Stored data
## BEGIN

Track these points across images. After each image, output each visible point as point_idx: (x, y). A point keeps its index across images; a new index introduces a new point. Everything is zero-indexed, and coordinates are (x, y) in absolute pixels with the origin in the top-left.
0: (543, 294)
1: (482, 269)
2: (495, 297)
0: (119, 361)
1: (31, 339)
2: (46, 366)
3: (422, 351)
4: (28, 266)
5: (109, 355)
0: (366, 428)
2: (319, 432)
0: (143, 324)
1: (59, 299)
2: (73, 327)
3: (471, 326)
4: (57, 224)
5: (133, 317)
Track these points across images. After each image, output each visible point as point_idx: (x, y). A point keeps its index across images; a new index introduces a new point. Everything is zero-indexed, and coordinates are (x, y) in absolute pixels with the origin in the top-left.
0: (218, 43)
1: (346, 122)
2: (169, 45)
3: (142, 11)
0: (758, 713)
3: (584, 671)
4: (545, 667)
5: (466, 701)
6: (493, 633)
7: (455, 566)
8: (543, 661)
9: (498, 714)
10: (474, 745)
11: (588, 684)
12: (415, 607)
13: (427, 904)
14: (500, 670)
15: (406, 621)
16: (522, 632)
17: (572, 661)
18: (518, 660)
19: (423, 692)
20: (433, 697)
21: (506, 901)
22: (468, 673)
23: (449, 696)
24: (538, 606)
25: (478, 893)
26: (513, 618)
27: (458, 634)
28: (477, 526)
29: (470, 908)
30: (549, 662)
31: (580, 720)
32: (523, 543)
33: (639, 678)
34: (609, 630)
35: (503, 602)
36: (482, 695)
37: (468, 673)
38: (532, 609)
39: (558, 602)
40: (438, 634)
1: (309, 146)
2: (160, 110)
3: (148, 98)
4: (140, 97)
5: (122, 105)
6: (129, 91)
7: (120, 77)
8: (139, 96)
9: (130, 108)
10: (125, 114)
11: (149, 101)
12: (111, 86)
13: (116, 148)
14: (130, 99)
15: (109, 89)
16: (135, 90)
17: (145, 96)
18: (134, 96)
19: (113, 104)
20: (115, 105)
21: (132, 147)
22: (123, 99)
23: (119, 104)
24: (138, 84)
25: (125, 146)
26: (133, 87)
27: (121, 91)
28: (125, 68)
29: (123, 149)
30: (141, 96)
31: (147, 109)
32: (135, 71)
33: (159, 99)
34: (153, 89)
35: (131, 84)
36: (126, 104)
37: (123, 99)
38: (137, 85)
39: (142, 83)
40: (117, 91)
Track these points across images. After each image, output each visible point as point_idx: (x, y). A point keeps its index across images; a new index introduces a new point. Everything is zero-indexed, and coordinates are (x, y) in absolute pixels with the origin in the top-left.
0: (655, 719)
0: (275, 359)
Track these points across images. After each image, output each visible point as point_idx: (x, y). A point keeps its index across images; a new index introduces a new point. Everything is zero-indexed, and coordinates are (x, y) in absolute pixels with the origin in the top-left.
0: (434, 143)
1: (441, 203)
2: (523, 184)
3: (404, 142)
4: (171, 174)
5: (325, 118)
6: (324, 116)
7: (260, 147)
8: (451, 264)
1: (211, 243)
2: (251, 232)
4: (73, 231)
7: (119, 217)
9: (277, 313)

## END

Transcribe all of the items above, line by line, without changing a single character.

Result for this task >>
Track these points across images. After each image, output each visible point as point_idx: (x, y). A point keeps its index across images; a new index introduces a new point. Everything is zero-indexed, and coordinates are (x, y) in absolute pixels with the origin in the top-left.
0: (543, 294)
1: (482, 269)
2: (495, 297)
0: (119, 361)
1: (31, 339)
2: (46, 366)
3: (422, 351)
4: (28, 266)
5: (109, 355)
0: (366, 428)
2: (319, 432)
0: (143, 324)
1: (59, 299)
2: (73, 327)
3: (471, 326)
4: (57, 224)
5: (133, 317)
Track these points across images. After each image, output each visible point as point_idx: (x, y). A point keeps its index across images; a new index introduces a new point. Everything is zero-indexed, and coordinates are (x, y) in absolute pixels with the origin in the top-left.
0: (218, 43)
1: (346, 122)
2: (169, 45)
3: (142, 11)
0: (758, 713)
3: (584, 671)
4: (545, 667)
5: (466, 701)
6: (493, 633)
7: (455, 566)
8: (543, 661)
9: (498, 714)
10: (474, 745)
11: (588, 684)
12: (415, 607)
13: (427, 904)
14: (500, 670)
15: (406, 621)
16: (522, 632)
17: (572, 661)
18: (518, 660)
19: (423, 692)
20: (433, 697)
21: (506, 901)
22: (468, 673)
23: (449, 696)
24: (538, 606)
25: (478, 893)
26: (513, 618)
27: (458, 634)
28: (477, 526)
29: (470, 908)
30: (549, 662)
31: (580, 720)
32: (523, 543)
33: (639, 678)
34: (609, 630)
35: (503, 602)
36: (482, 695)
37: (468, 673)
38: (532, 609)
39: (558, 602)
40: (438, 634)
1: (309, 146)
2: (160, 110)
3: (148, 98)
4: (140, 97)
5: (122, 105)
6: (129, 91)
7: (120, 77)
8: (139, 96)
9: (130, 108)
10: (125, 114)
11: (149, 101)
12: (111, 86)
13: (116, 148)
14: (130, 99)
15: (109, 89)
16: (135, 90)
17: (145, 96)
18: (134, 96)
19: (113, 104)
20: (115, 105)
21: (132, 147)
22: (123, 99)
23: (119, 104)
24: (138, 84)
25: (125, 146)
26: (133, 87)
27: (121, 91)
28: (125, 68)
29: (123, 149)
30: (141, 96)
31: (147, 109)
32: (135, 71)
33: (159, 99)
34: (153, 89)
35: (131, 84)
36: (126, 104)
37: (123, 99)
38: (137, 85)
39: (142, 83)
40: (117, 91)
Track these points across images. After each image, output each visible point as point_idx: (x, y). A point keeps its index across images; a new index introduces a new point. Everything is zero-indexed, and coordinates are (x, y) in absolute pixels with the origin in the top-left.
0: (655, 719)
0: (275, 359)
Track these points across images. After each image, output each visible point as point_idx: (x, y). A point keeps its index across images; a new index introduces a new point. Everything is zero-indexed, and coordinates are (x, y) in absolute pixels with the origin in the top-left.
0: (434, 143)
1: (441, 203)
2: (523, 184)
3: (404, 142)
4: (171, 174)
5: (325, 118)
6: (324, 116)
7: (260, 147)
8: (451, 264)
1: (211, 243)
2: (251, 232)
4: (73, 231)
7: (119, 217)
9: (277, 313)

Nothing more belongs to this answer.